Start of Block
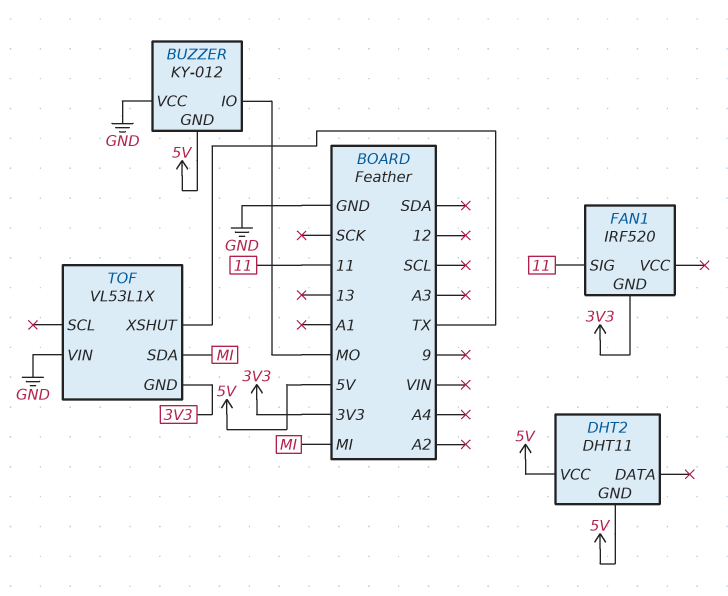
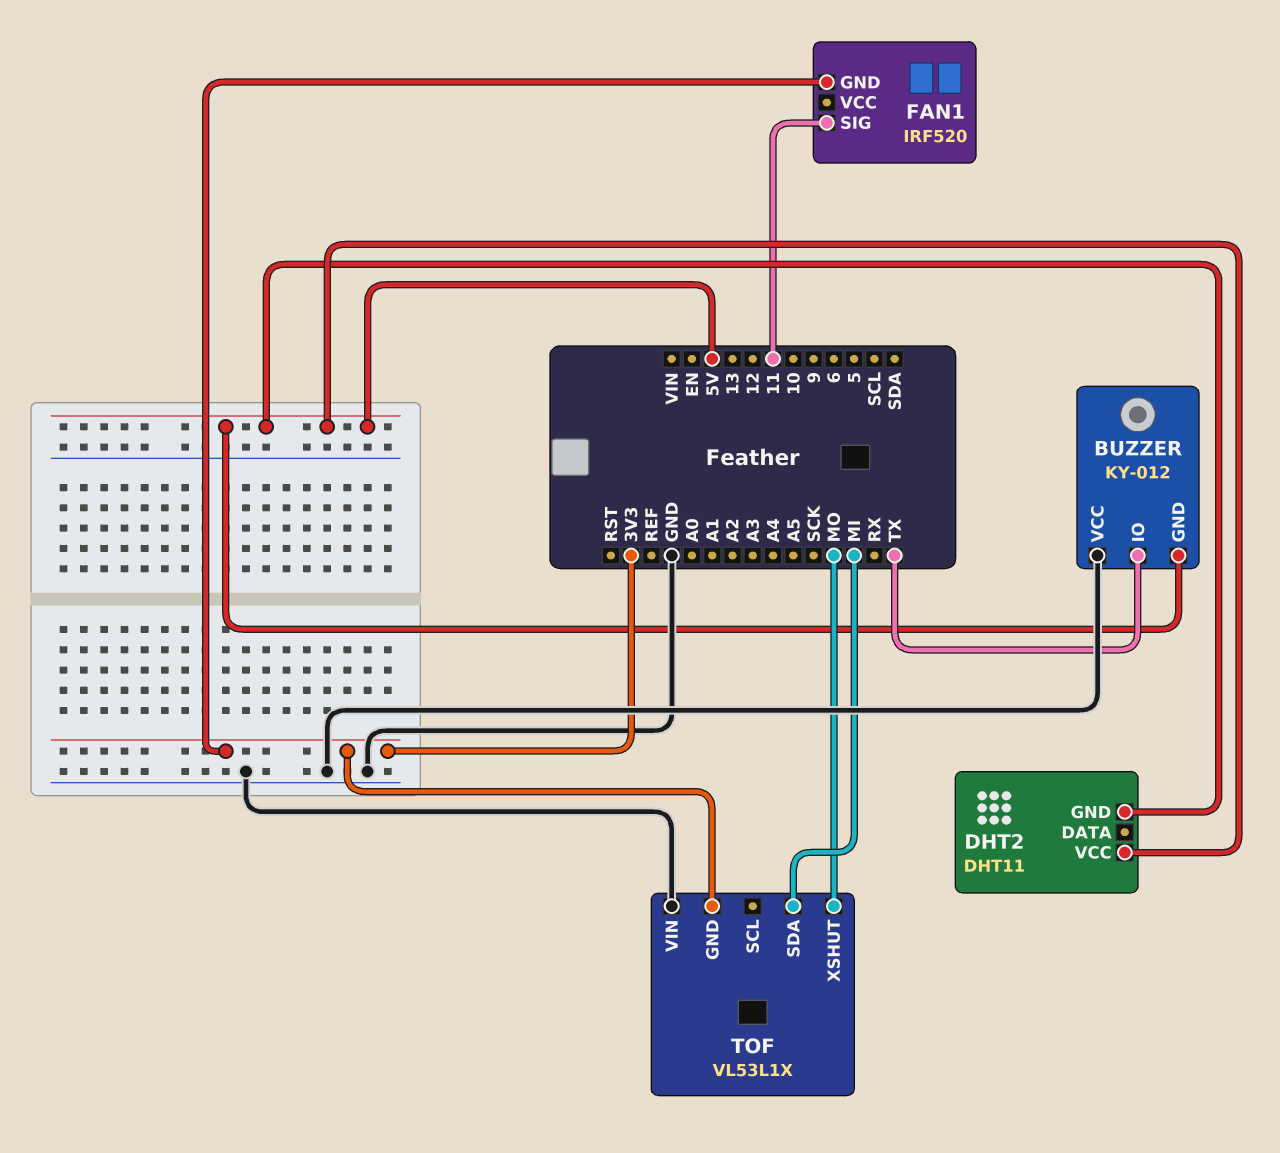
BUZZER pin IO: MO -> TX
TOF pin XSHUT: TX -> MO

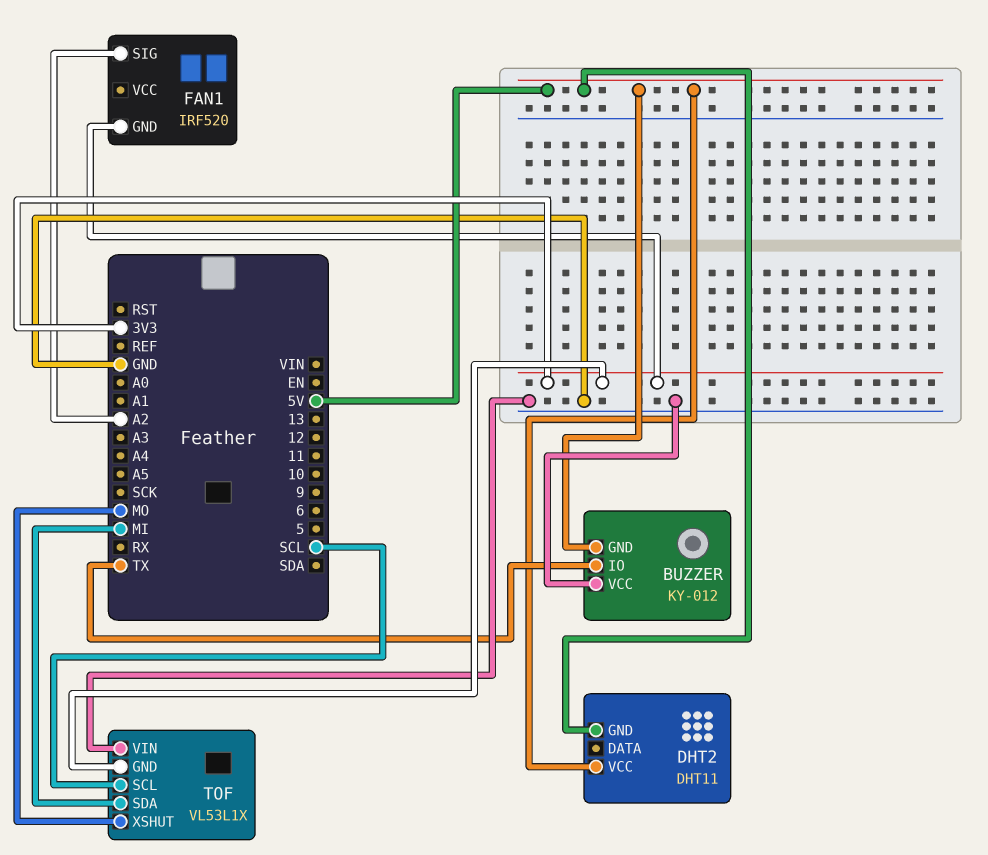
FAN1 pin SIG: 11 -> A2
TOF pin SCL: none -> SCL

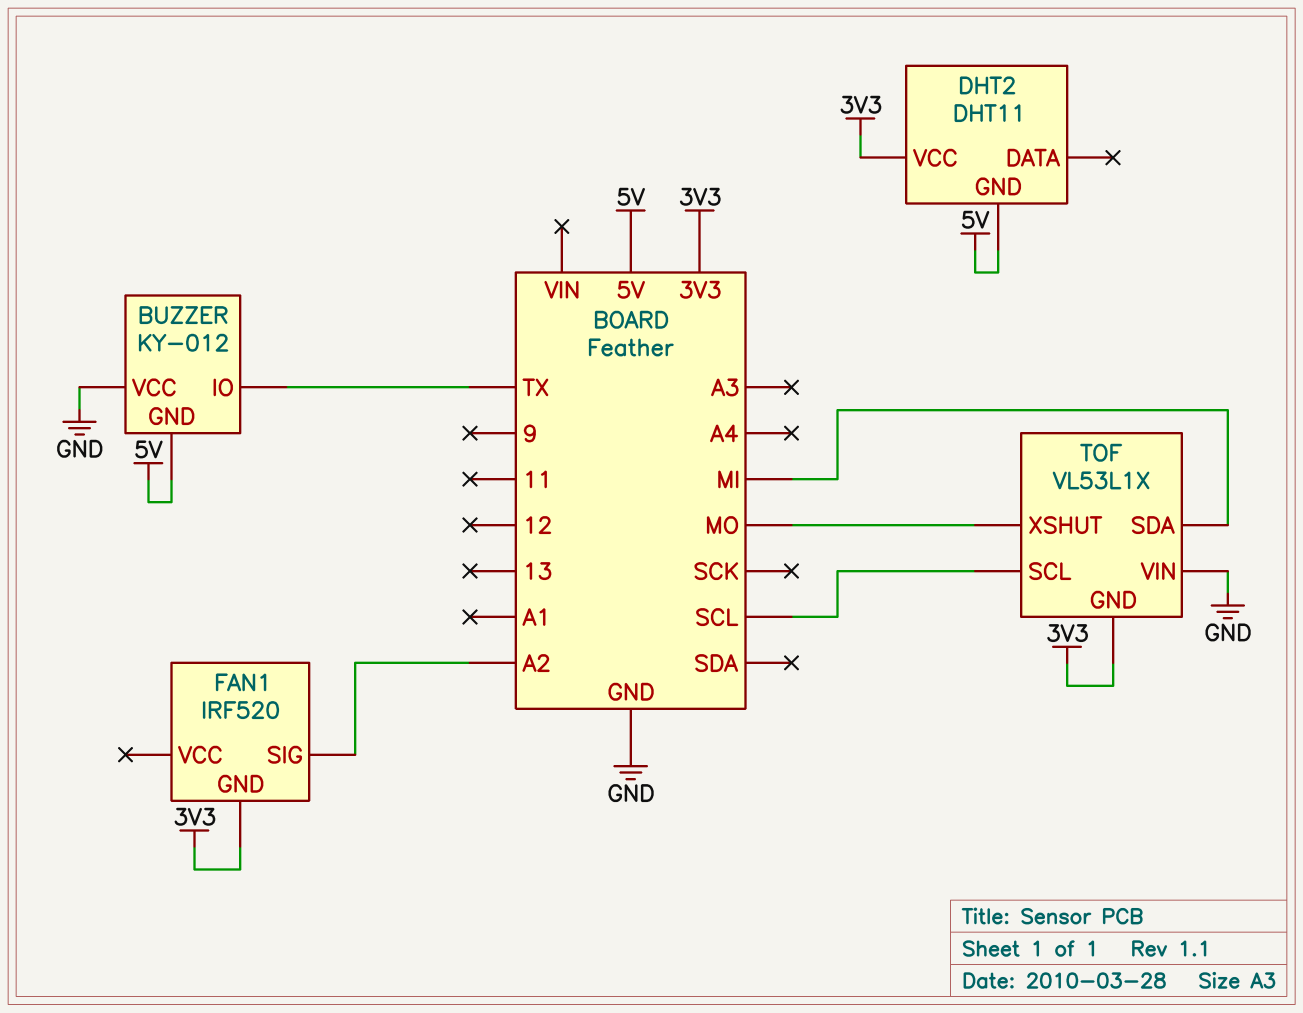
DHT2 pin VCC: 5V -> 3V3

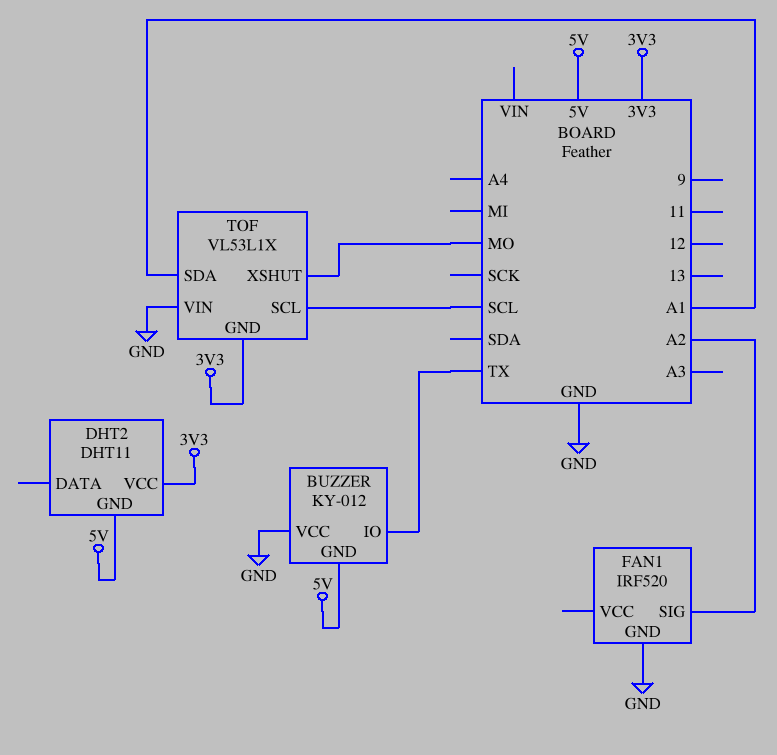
FAN1 pin GND: 3V3 -> GND
TOF pin SDA: MI -> A1

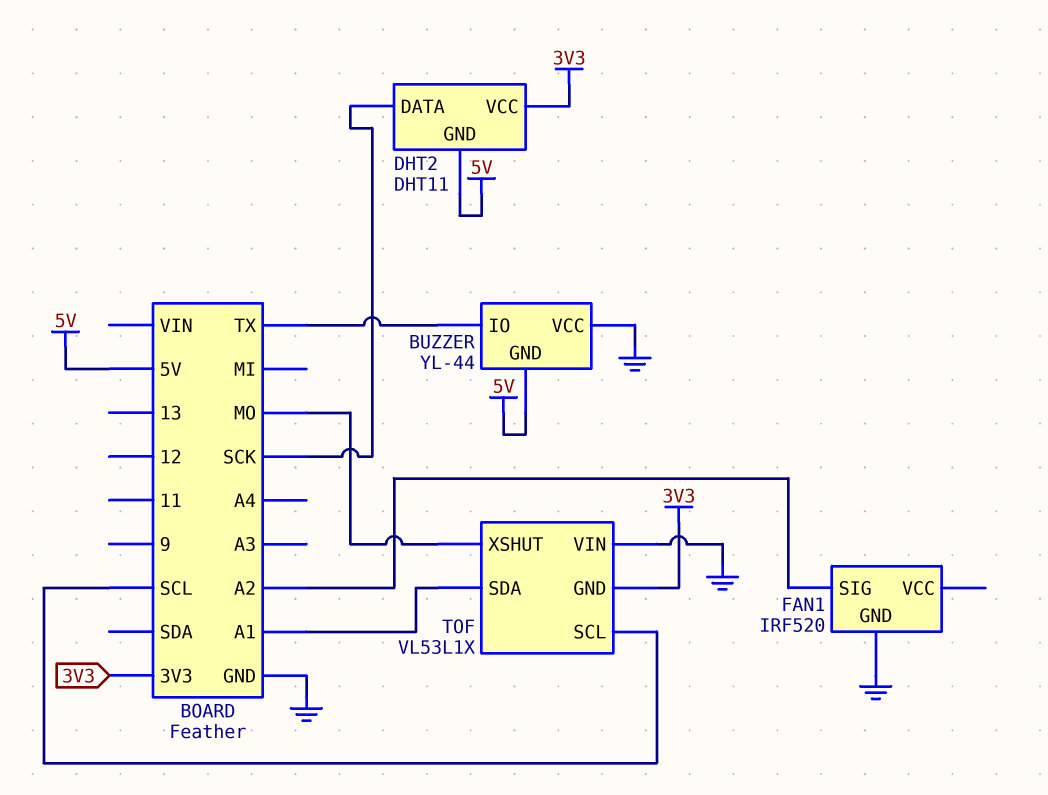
BUZZER: KY-012 -> YL-44
DHT2 pin DATA: none -> SCK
End of Block
YOUR ASSIGNMENT: Your reply should hold every line of the material, unaltered, and not one picture.

SOLUTION TO THIS TASK:
BUZZER pin IO: MO -> TX
TOF pin XSHUT: TX -> MO

FAN1 pin SIG: 11 -> A2
TOF pin SCL: none -> SCL

DHT2 pin VCC: 5V -> 3V3

FAN1 pin GND: 3V3 -> GND
TOF pin SDA: MI -> A1

BUZZER: KY-012 -> YL-44
DHT2 pin DATA: none -> SCK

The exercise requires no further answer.